> TASK ITEM
When you copy the records, keep every word exact and leave the pictures out.
---- EXERCISE DATA
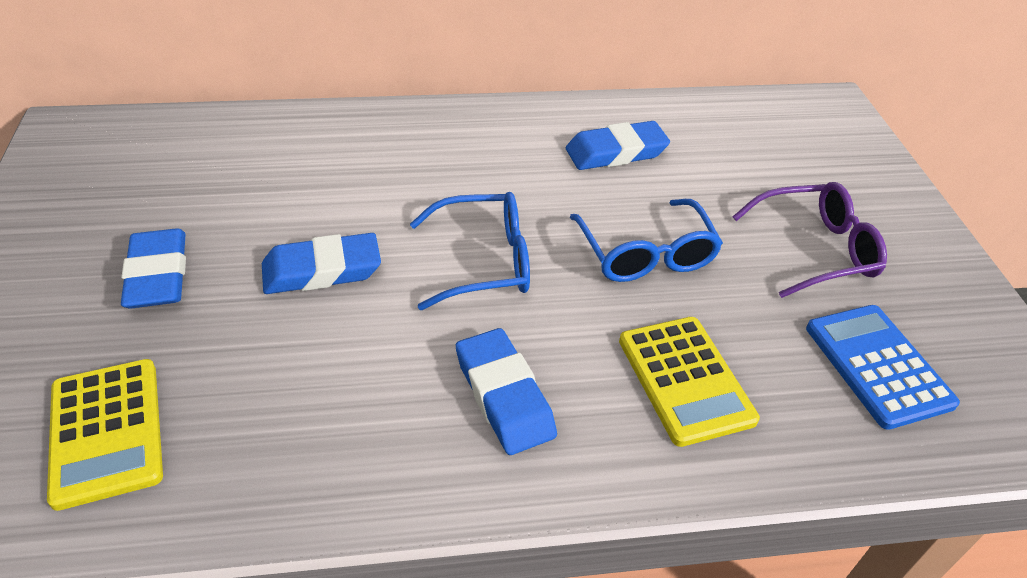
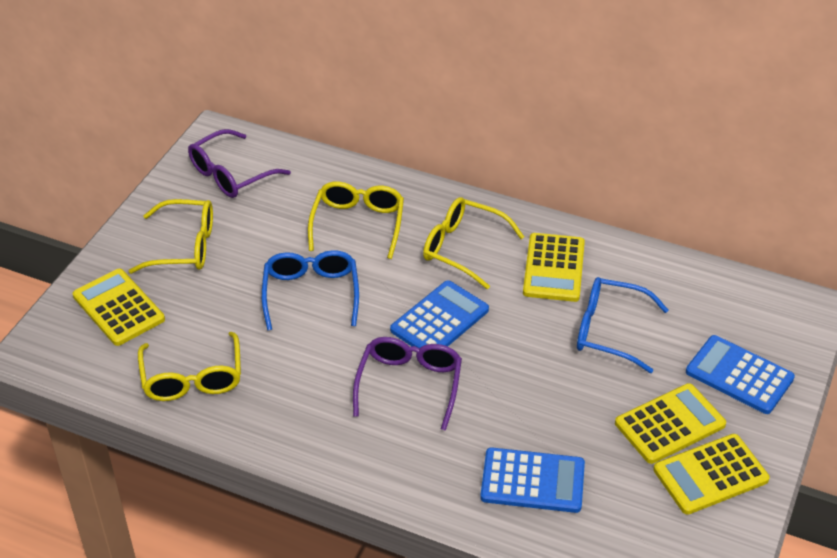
blue calculator: 1 -> 3
blue eraser: 4 -> 0
purple glasses: 1 -> 2
yellow calculator: 2 -> 4
yellow glasses: 0 -> 4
--------
> EXERCISE RESULT
blue calculator: 1 -> 3
blue eraser: 4 -> 0
purple glasses: 1 -> 2
yellow calculator: 2 -> 4
yellow glasses: 0 -> 4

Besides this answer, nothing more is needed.